#### What you will do:
Run through the records and show each line that includes the string "none".

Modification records
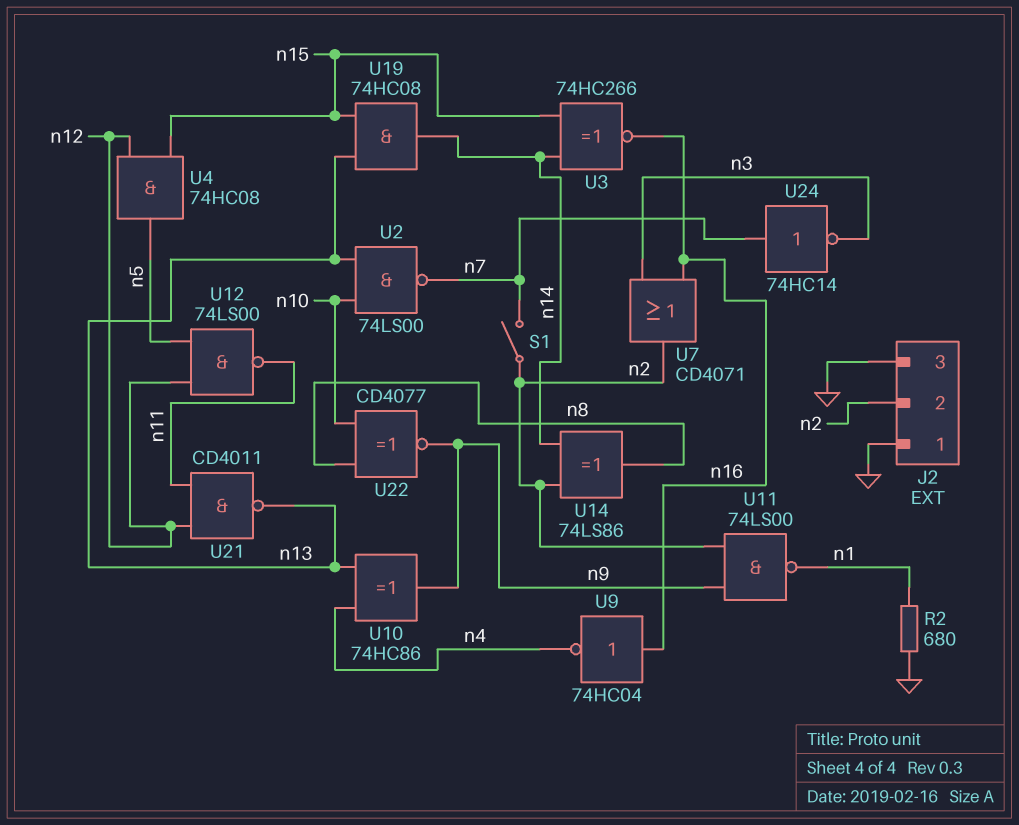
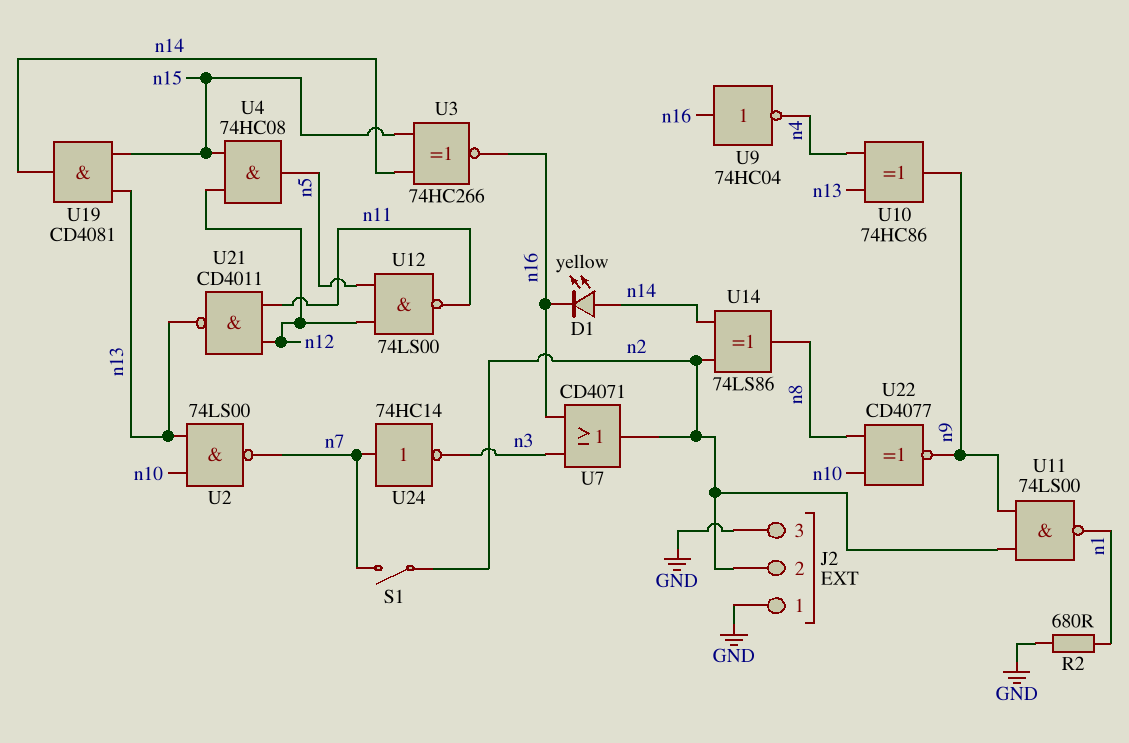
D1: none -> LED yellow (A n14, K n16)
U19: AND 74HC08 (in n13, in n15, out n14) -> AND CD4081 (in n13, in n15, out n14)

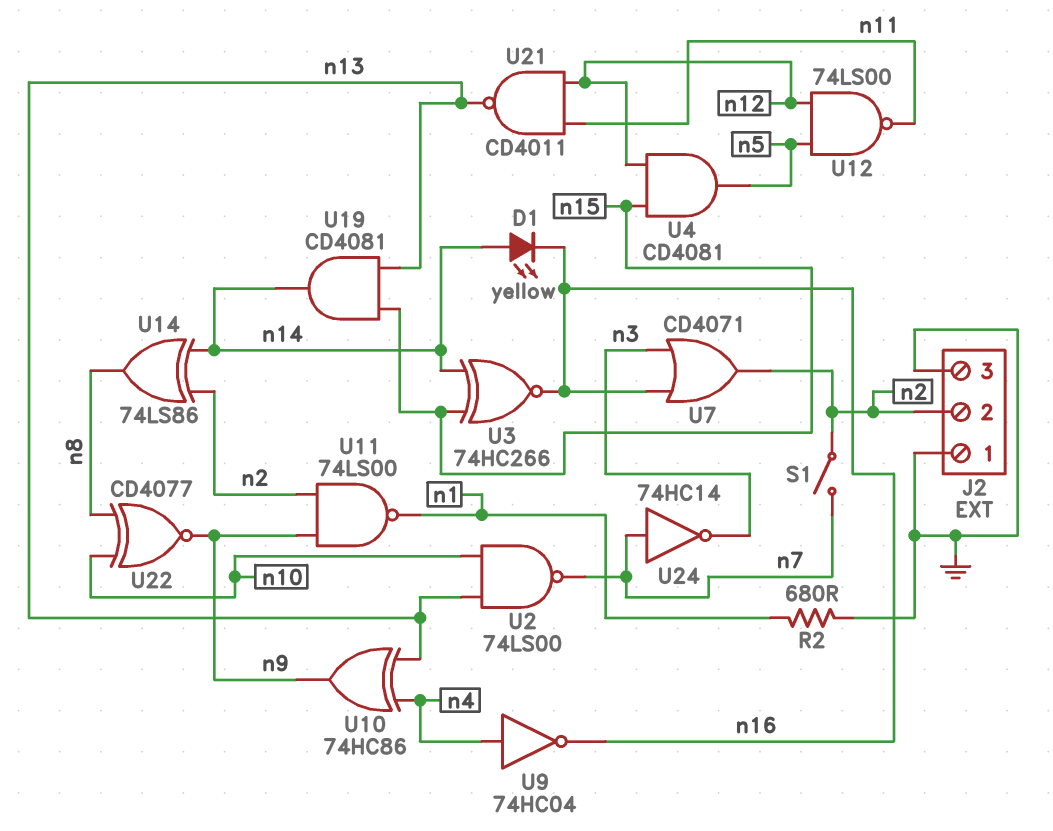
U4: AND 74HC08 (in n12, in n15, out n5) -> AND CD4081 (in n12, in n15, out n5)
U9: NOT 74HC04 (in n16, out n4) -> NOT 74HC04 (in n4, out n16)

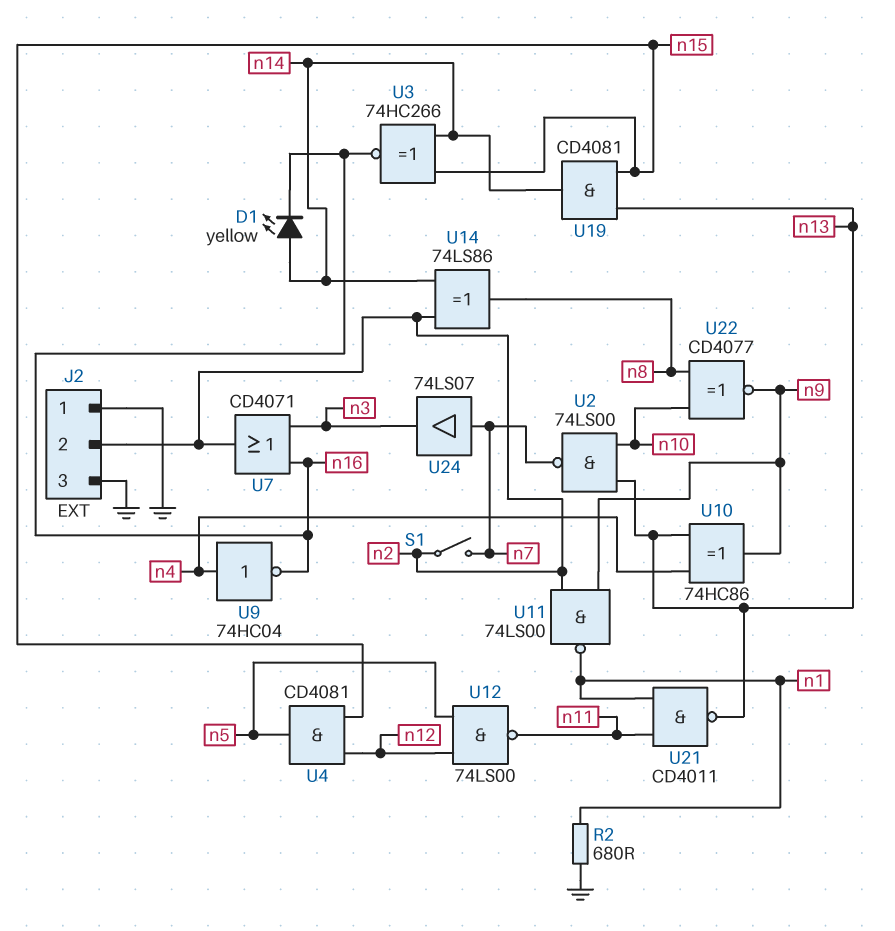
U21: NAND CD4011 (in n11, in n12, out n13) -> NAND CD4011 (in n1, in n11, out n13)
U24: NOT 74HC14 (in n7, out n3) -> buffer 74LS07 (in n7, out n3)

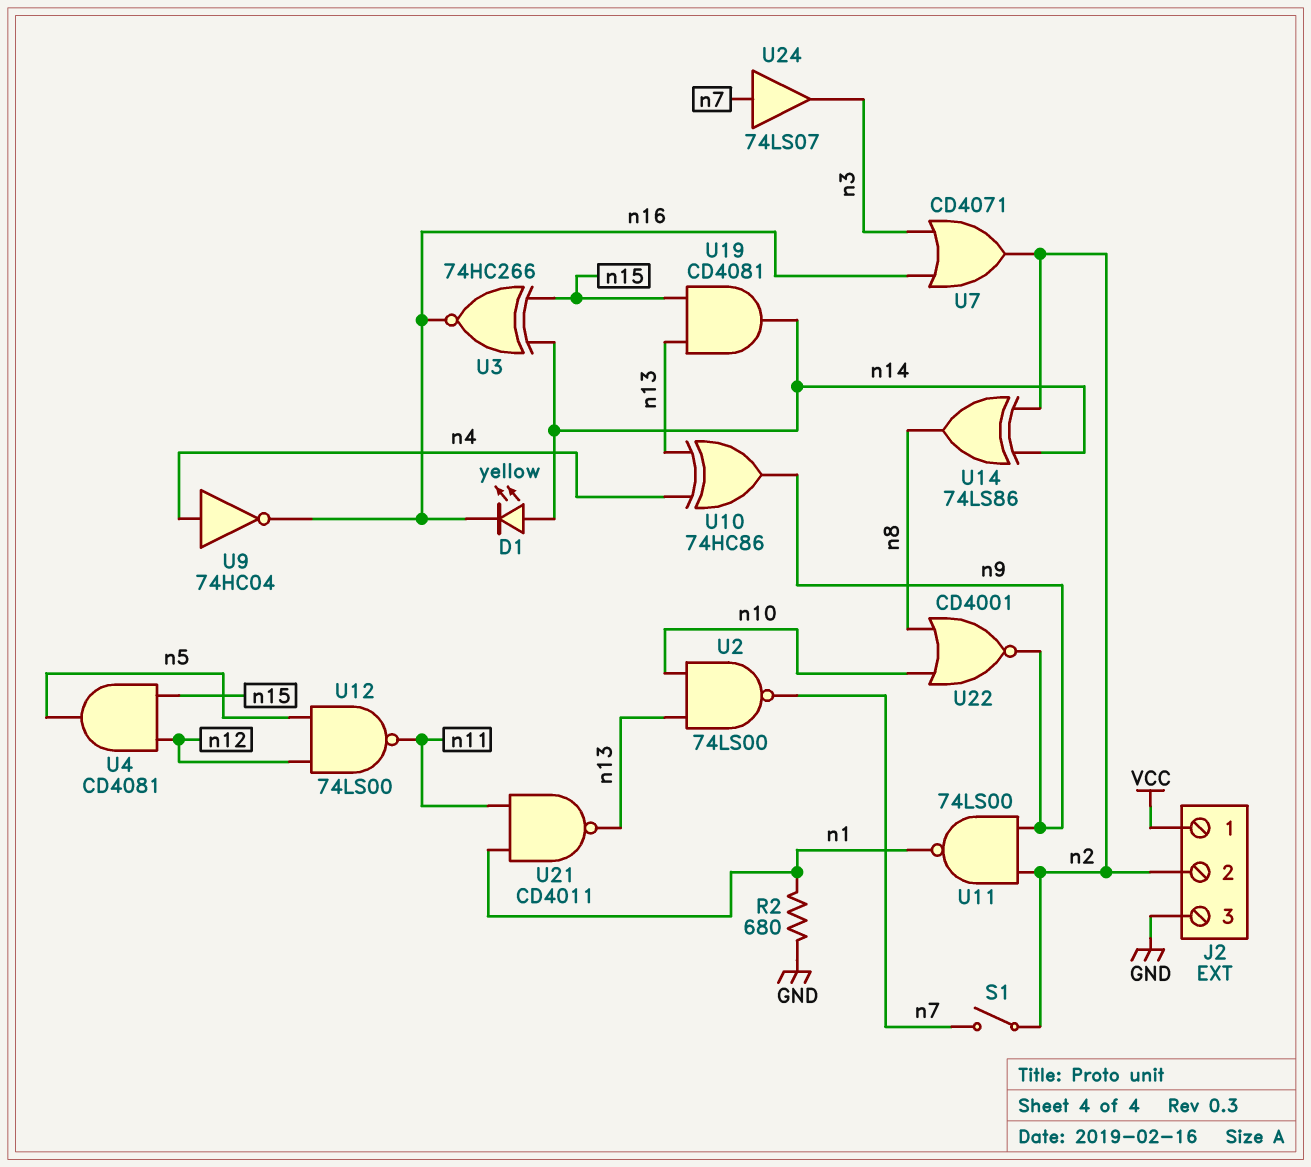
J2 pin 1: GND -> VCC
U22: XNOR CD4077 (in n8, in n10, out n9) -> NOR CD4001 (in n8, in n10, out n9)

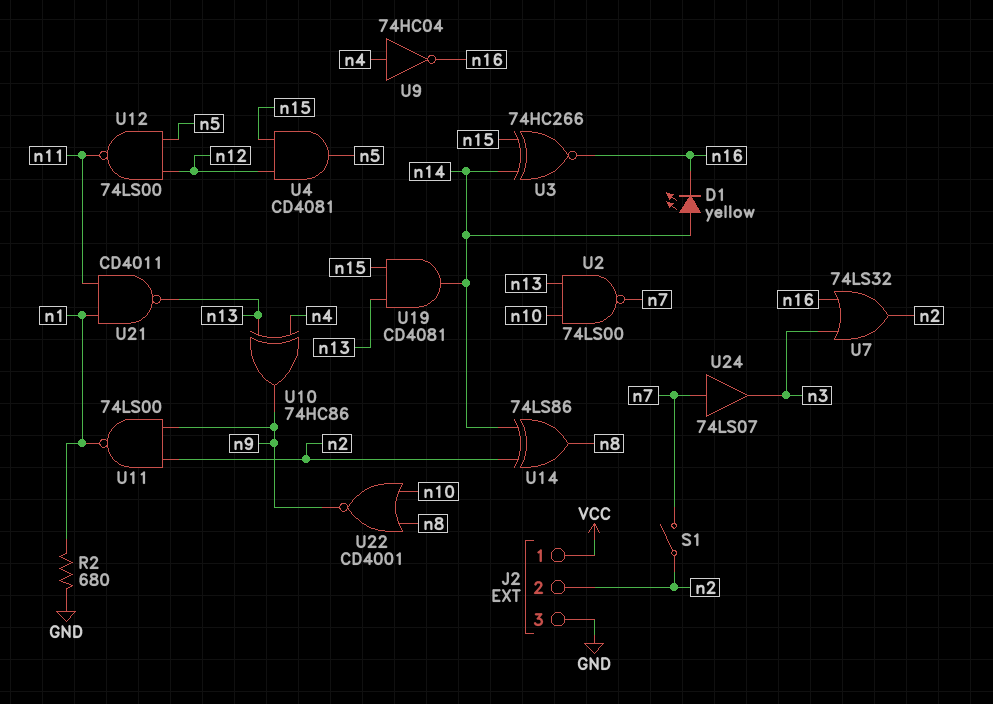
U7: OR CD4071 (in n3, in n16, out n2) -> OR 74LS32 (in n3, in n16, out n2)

--

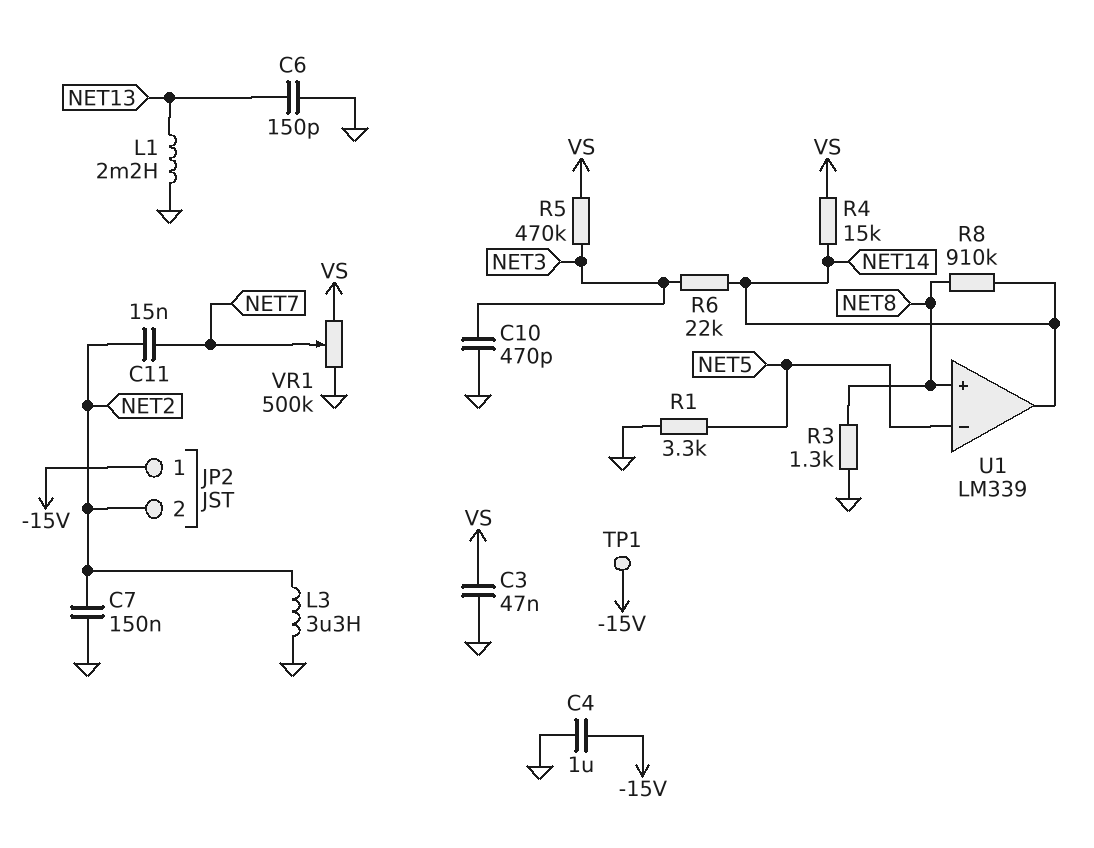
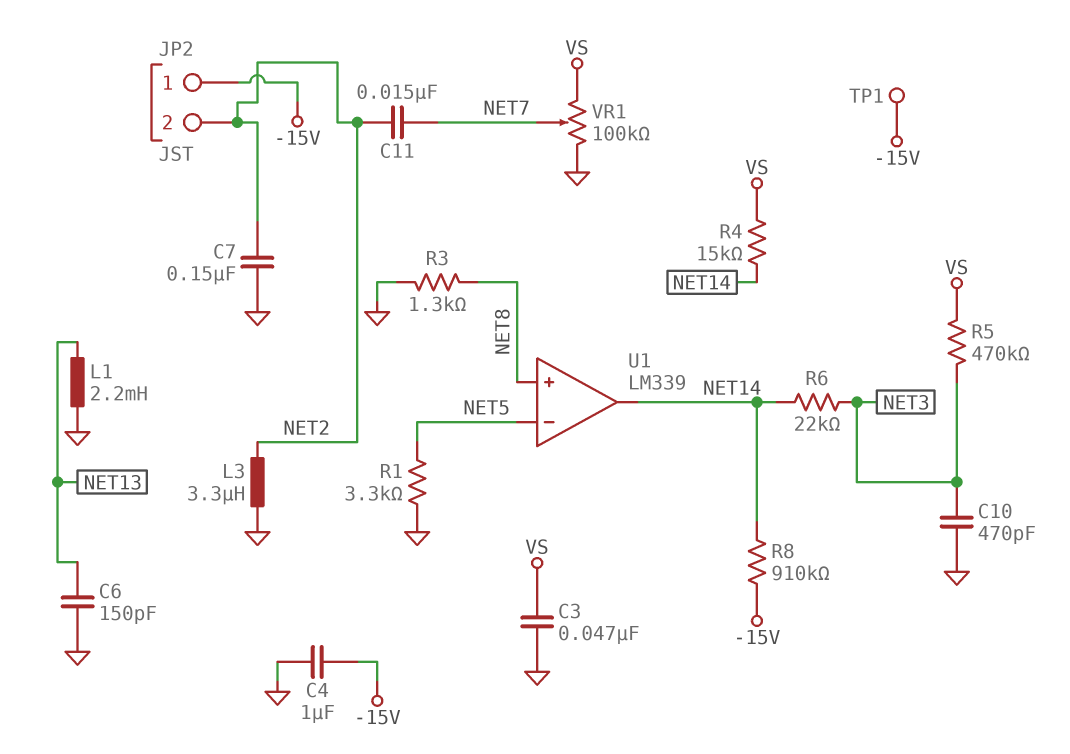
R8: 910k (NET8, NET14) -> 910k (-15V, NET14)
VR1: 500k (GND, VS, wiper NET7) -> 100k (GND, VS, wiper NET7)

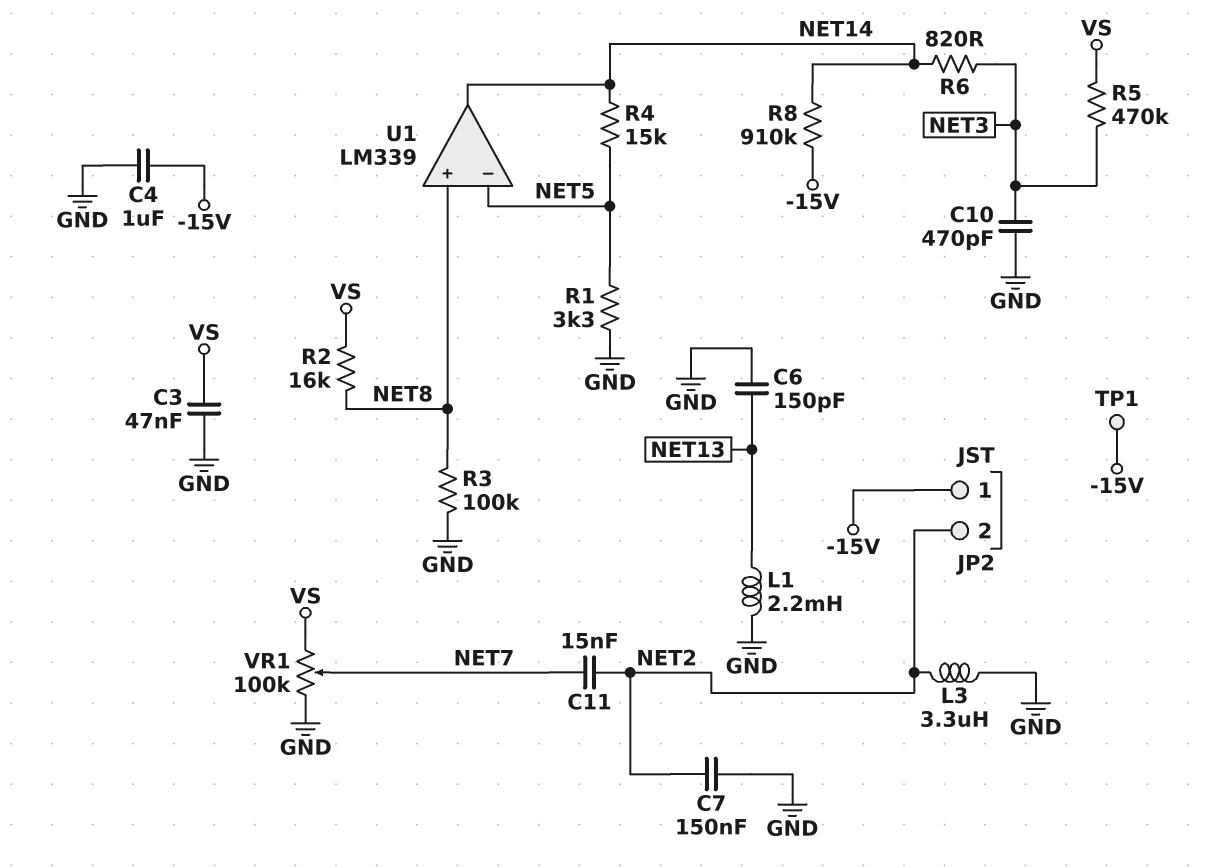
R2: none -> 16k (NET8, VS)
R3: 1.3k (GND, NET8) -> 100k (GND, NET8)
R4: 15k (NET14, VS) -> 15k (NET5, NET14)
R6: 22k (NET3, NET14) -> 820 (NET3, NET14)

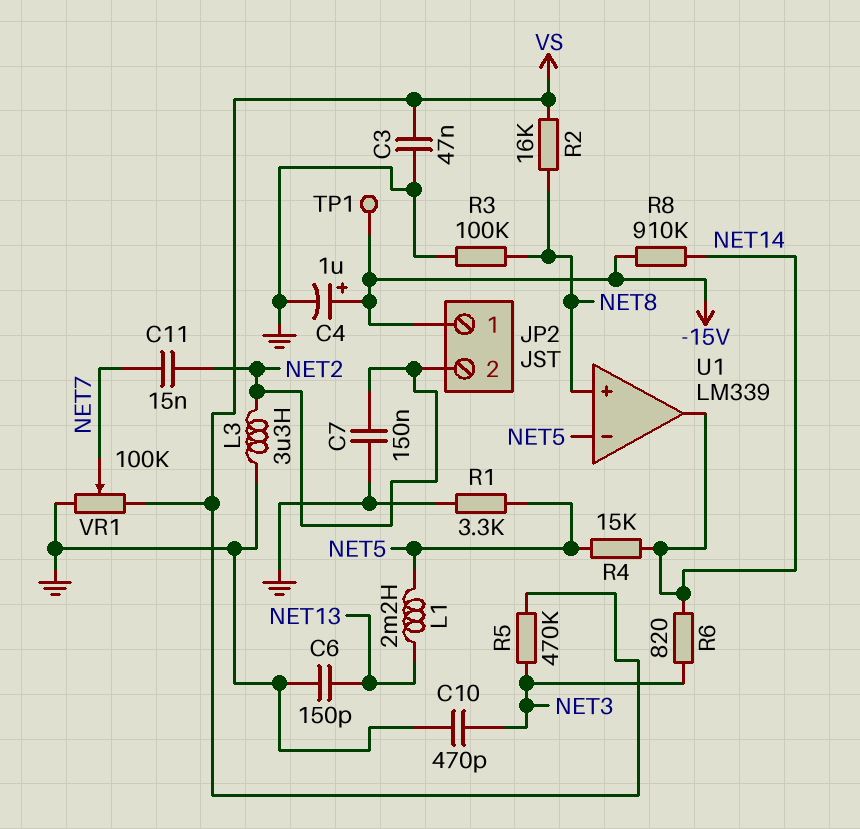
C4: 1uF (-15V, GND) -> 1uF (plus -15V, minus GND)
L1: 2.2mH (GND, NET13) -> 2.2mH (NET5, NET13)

#### Completed task:
D1: none -> LED yellow (A n14, K n16)
R2: none -> 16k (NET8, VS)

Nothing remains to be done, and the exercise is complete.